* _Work to complete_:
Extract every line between the one with "purple diamond: (197, 310)" and the end of the entries, both included, word for word and free of pictures.
════════
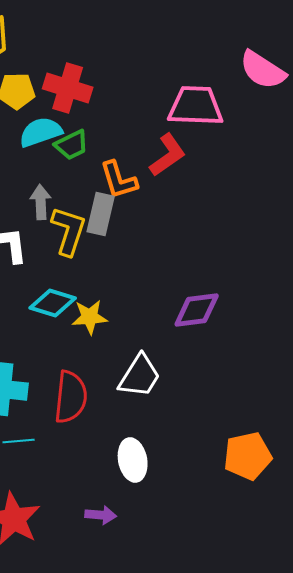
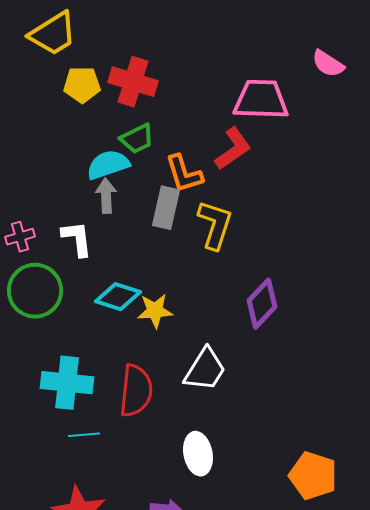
pink semicircle: (263, 70) -> (328, 64), size x0.7
cyan semicircle: (41, 132) -> (108, 165), moved
yellow L-shape: (69, 231) -> (215, 225), moved
purple diamond: (197, 310) -> (262, 304), turned -39
orange pentagon: (248, 456) -> (313, 476), moved, turned 30

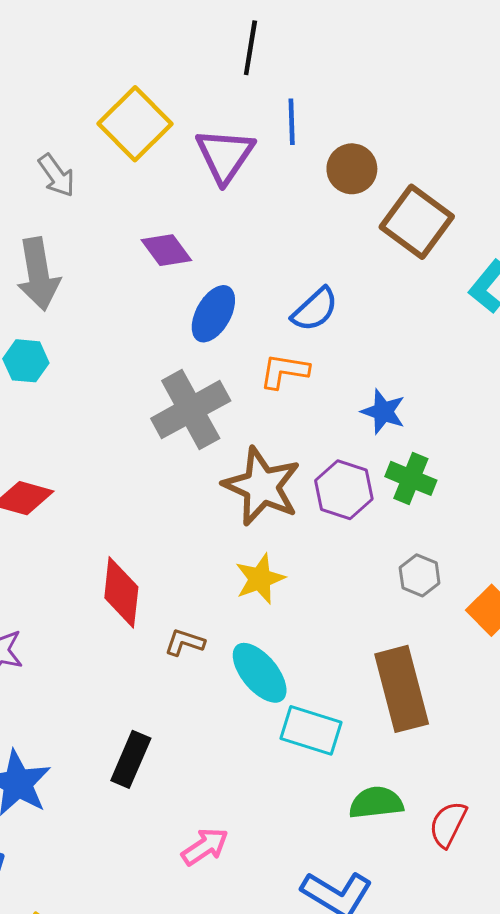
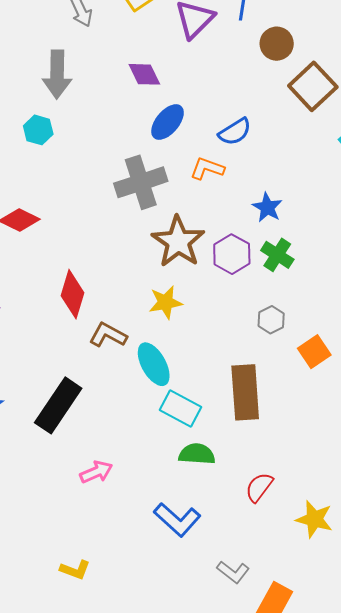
brown L-shape: (185, 642) -> (108, 335), size x1.4
black rectangle: (131, 759) -> (58, 405), size x1.5
green semicircle: (376, 803) -> (197, 454), moved

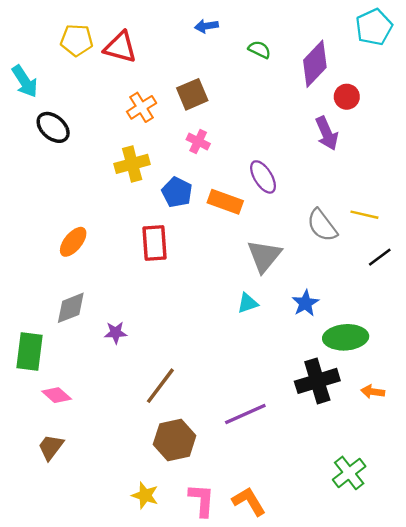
════════
* _Expected output_:
purple diamond: (197, 310) -> (262, 304), turned -39
orange pentagon: (248, 456) -> (313, 476), moved, turned 30

brown L-shape: (185, 642) -> (108, 335), size x1.4
black rectangle: (131, 759) -> (58, 405), size x1.5
green semicircle: (376, 803) -> (197, 454), moved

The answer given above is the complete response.